[Change listing data]
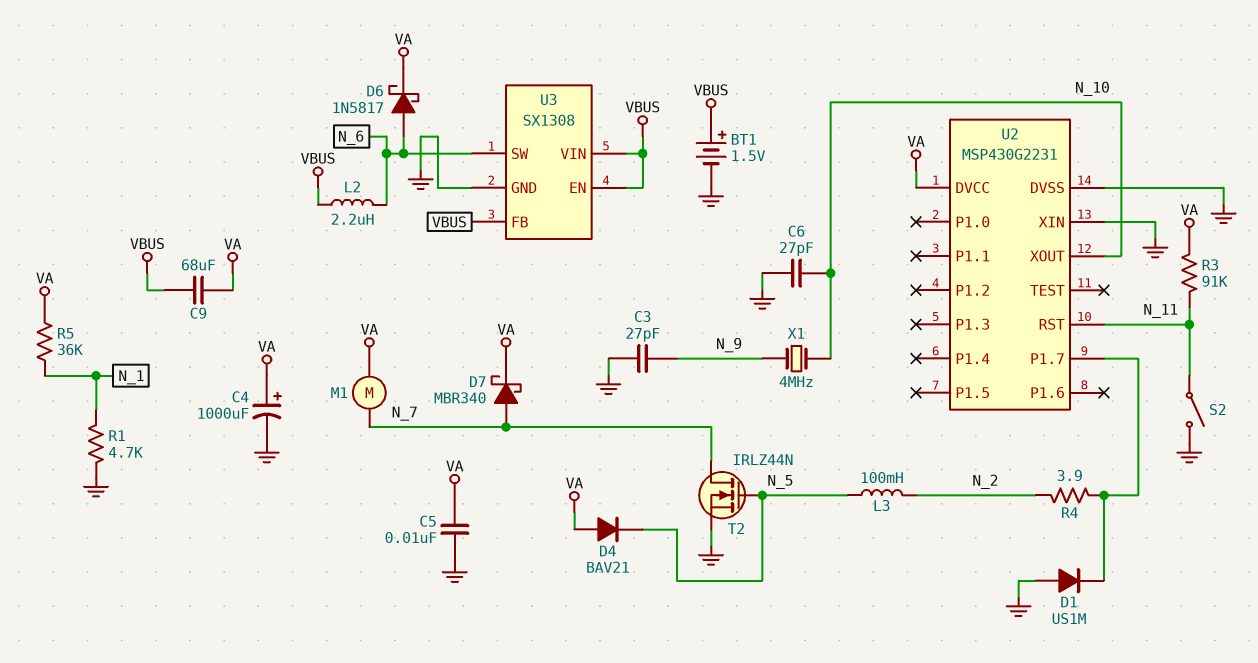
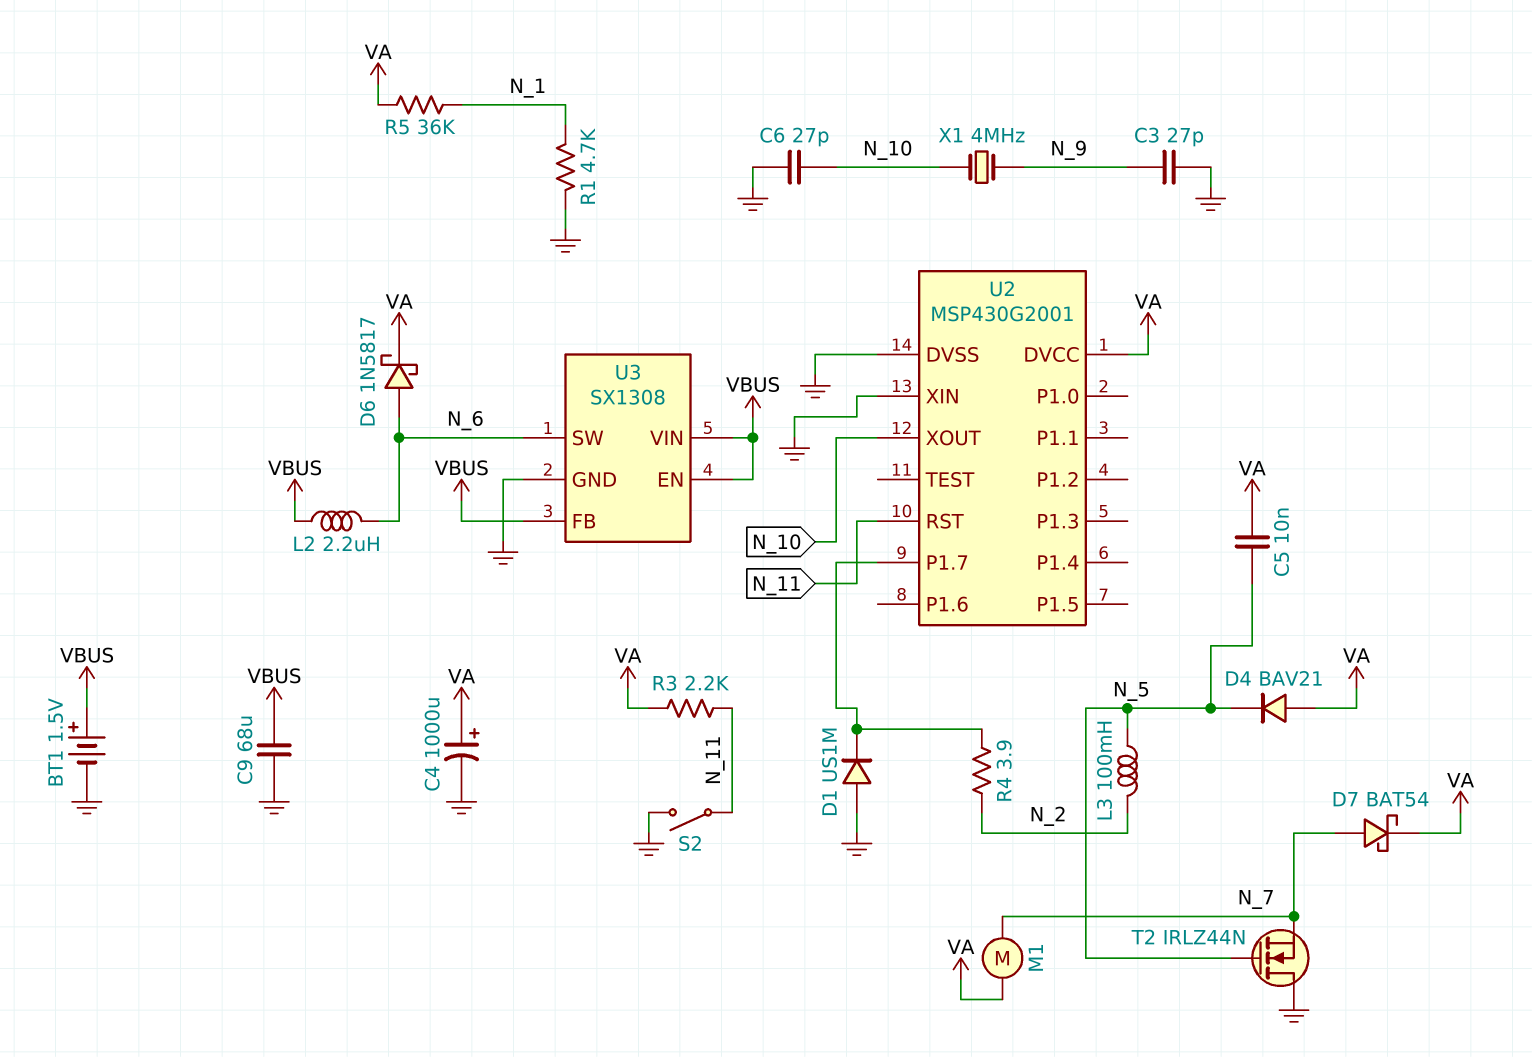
C5: 10nF (GND, VA) -> 10nF (N_5, VA)
C9: 68uF (VA, VBUS) -> 68uF (GND, VBUS)
D7: schottky MBR340 (A N_7, K VA) -> schottky BAT54 (A N_7, K VA)
R3: 91k (N_11, VA) -> 2.2k (N_11, VA)
T2: NMOS IRLZ44N (G N_5, D N_7, S GND) -> NMOS IRLZ44N (G N_5, D GND, S N_7)
U2: MSP430G2231 -> MSP430G2001

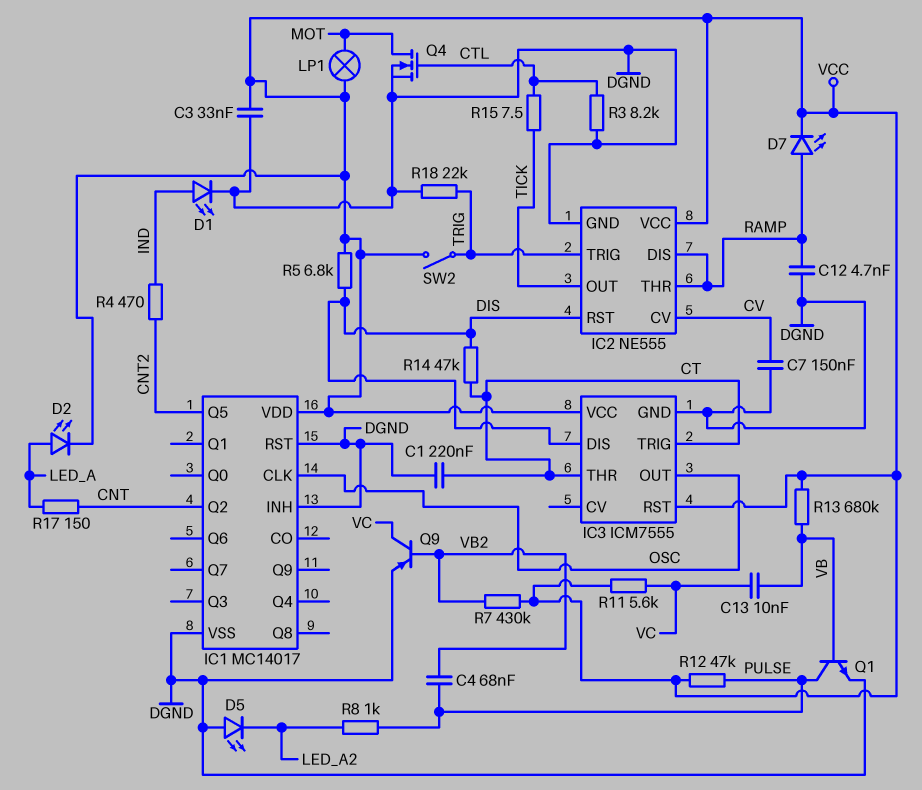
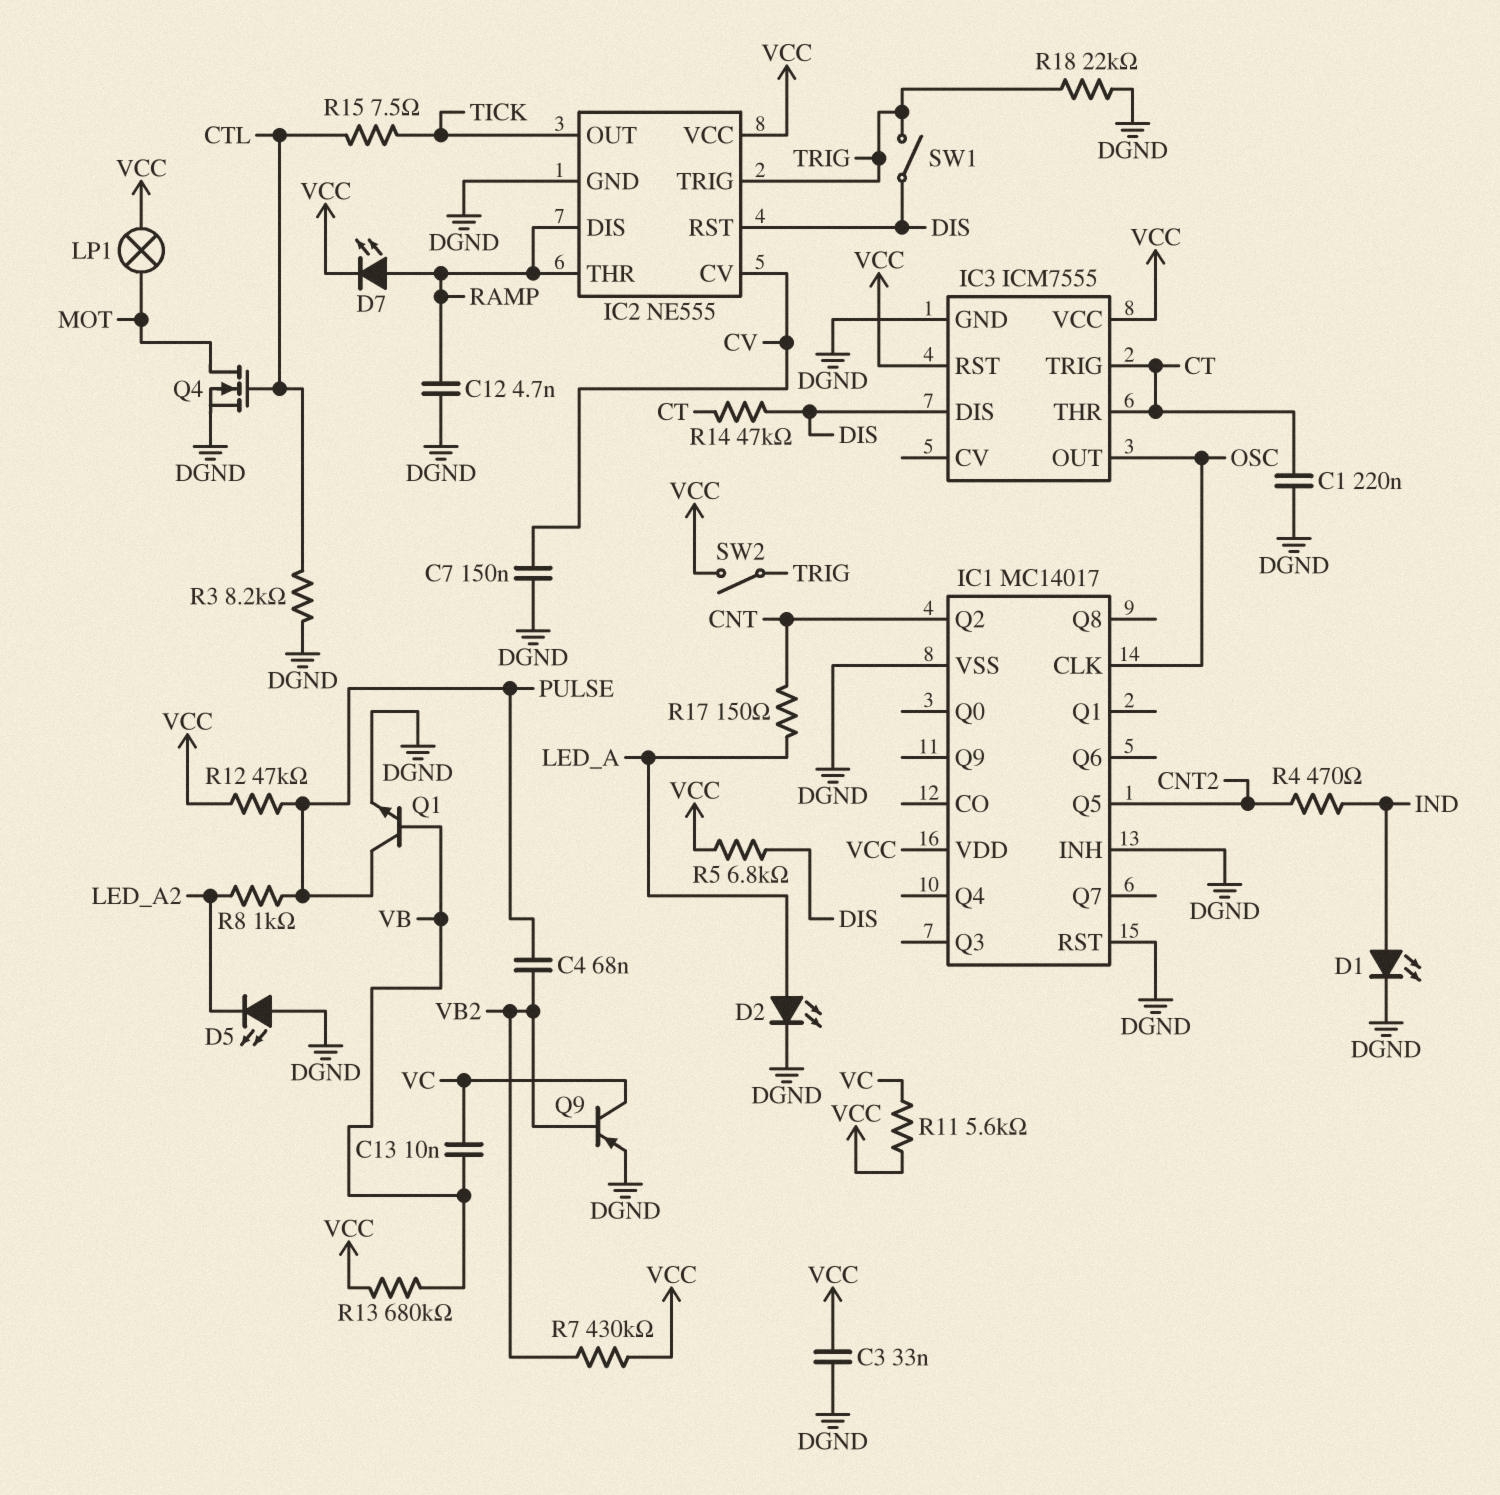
D2: LED (A LED_A, K VCC) -> LED (A LED_A, K DGND)
SW1: none -> switch (DIS, TRIG)

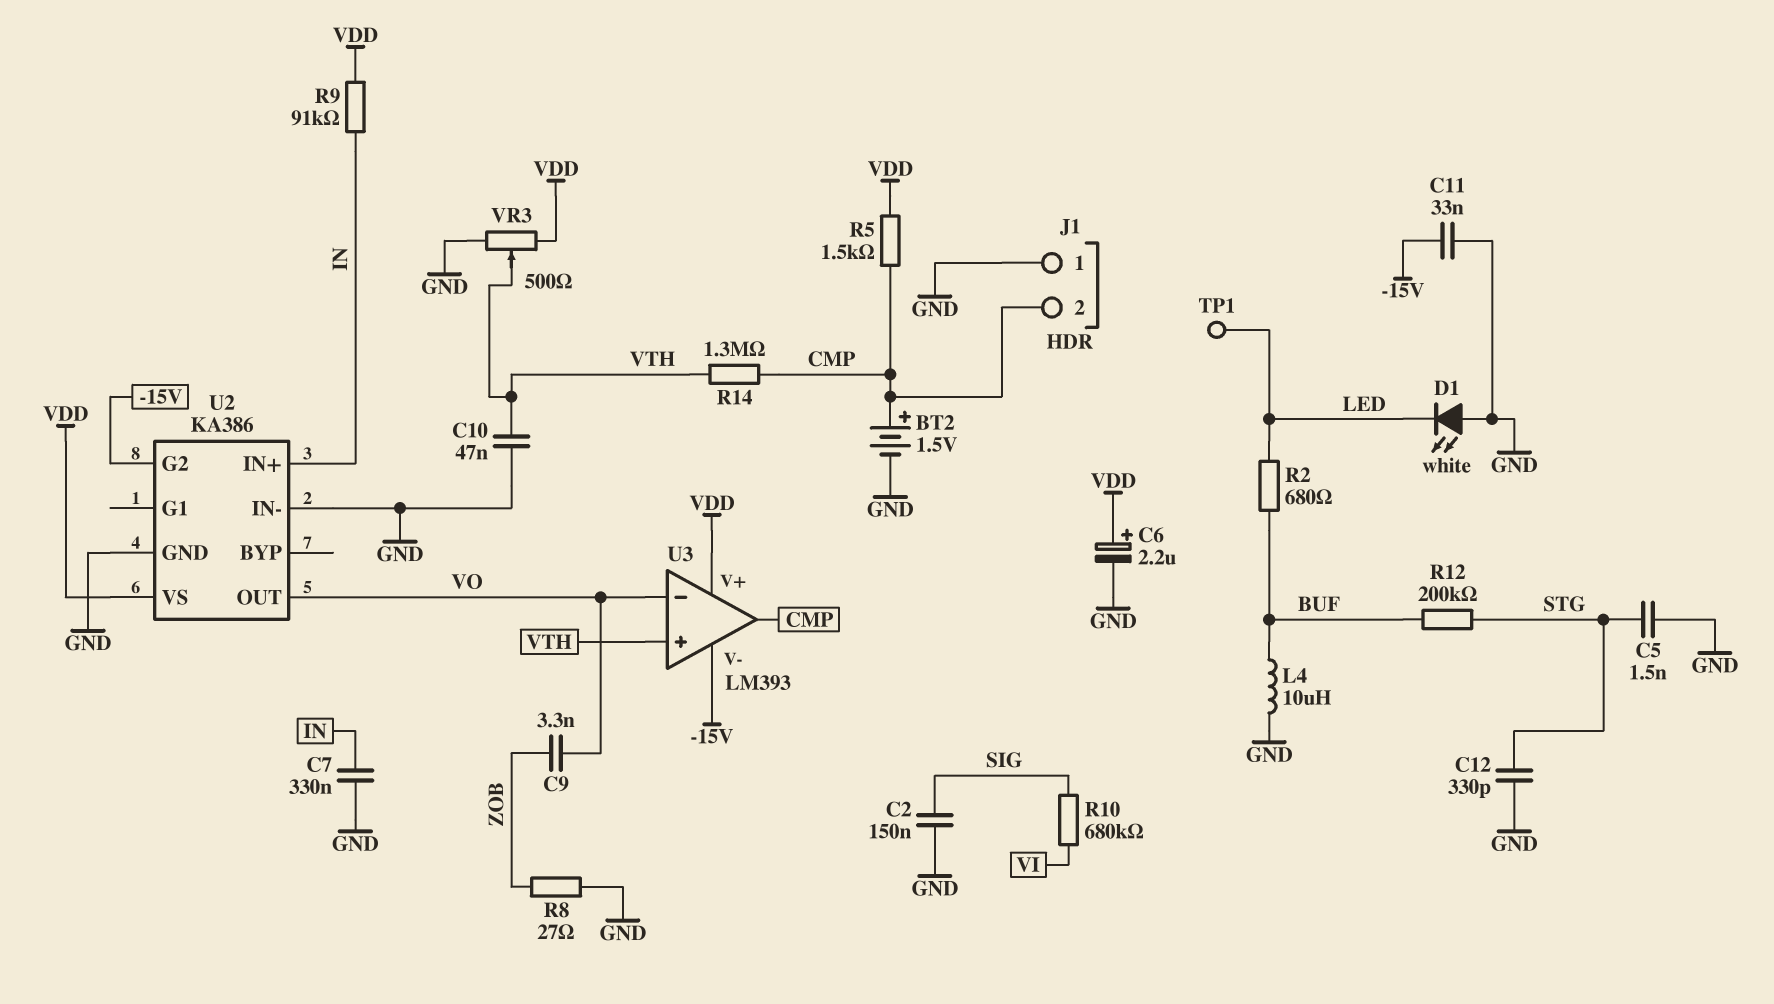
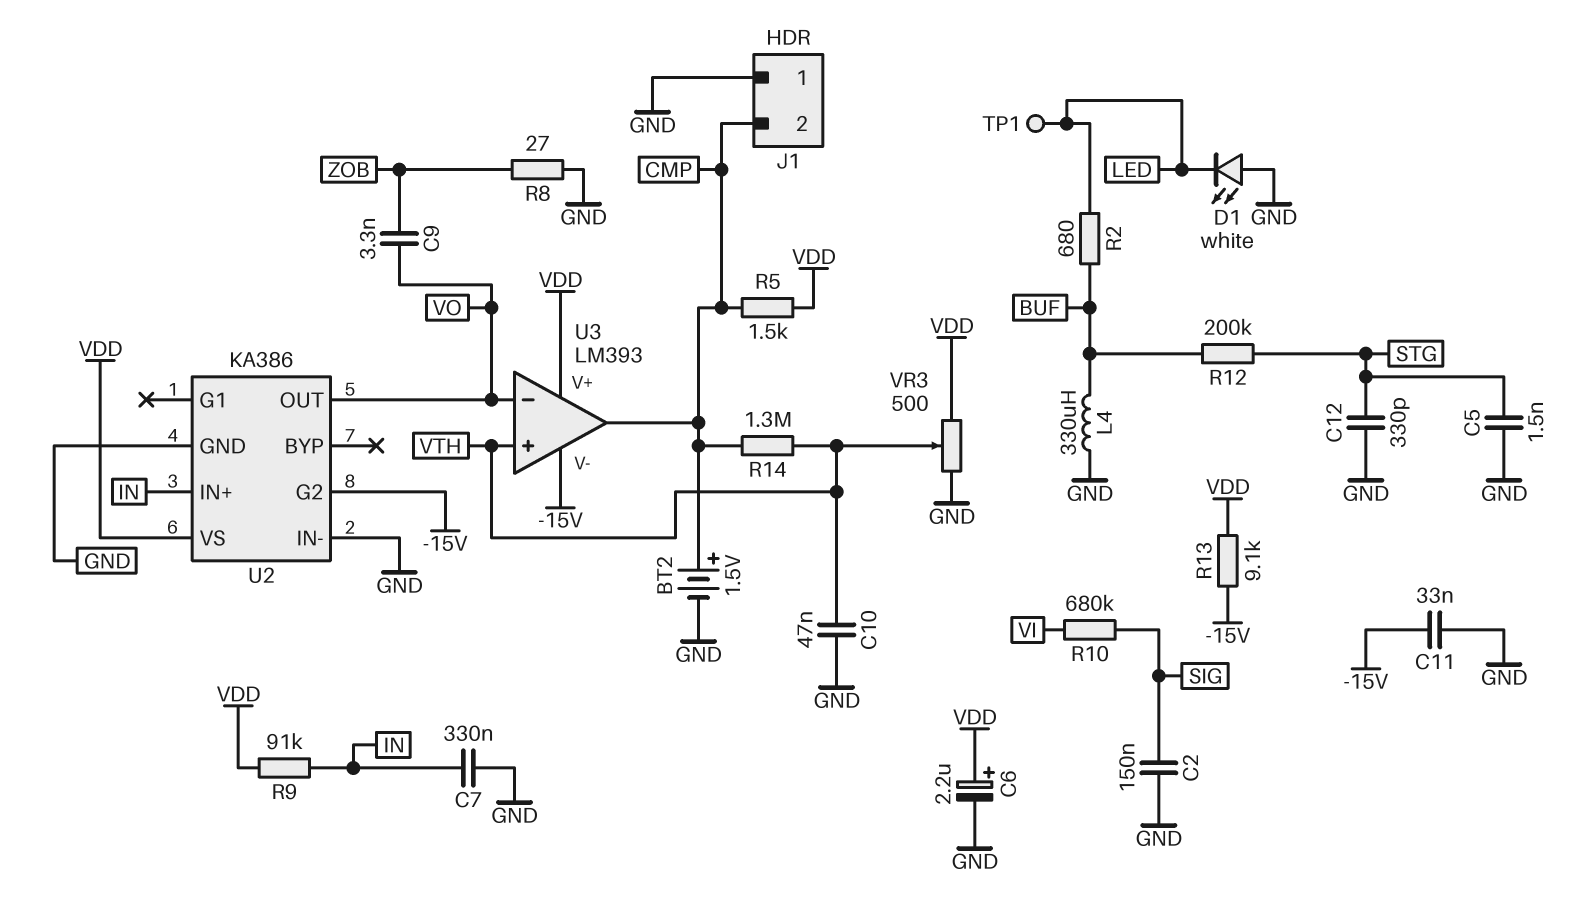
L4: 10uH (BUF, GND) -> 330uH (BUF, GND)
R13: none -> 9.1k (-15V, VDD)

— DESCRIPTION OF THE TASK —
The answer must match the entries above line for line, with the pictures dropped.

— WRITTEN SOLUTION —
C5: 10nF (GND, VA) -> 10nF (N_5, VA)
C9: 68uF (VA, VBUS) -> 68uF (GND, VBUS)
D7: schottky MBR340 (A N_7, K VA) -> schottky BAT54 (A N_7, K VA)
R3: 91k (N_11, VA) -> 2.2k (N_11, VA)
T2: NMOS IRLZ44N (G N_5, D N_7, S GND) -> NMOS IRLZ44N (G N_5, D GND, S N_7)
U2: MSP430G2231 -> MSP430G2001

D2: LED (A LED_A, K VCC) -> LED (A LED_A, K DGND)
SW1: none -> switch (DIS, TRIG)

L4: 10uH (BUF, GND) -> 330uH (BUF, GND)
R13: none -> 9.1k (-15V, VDD)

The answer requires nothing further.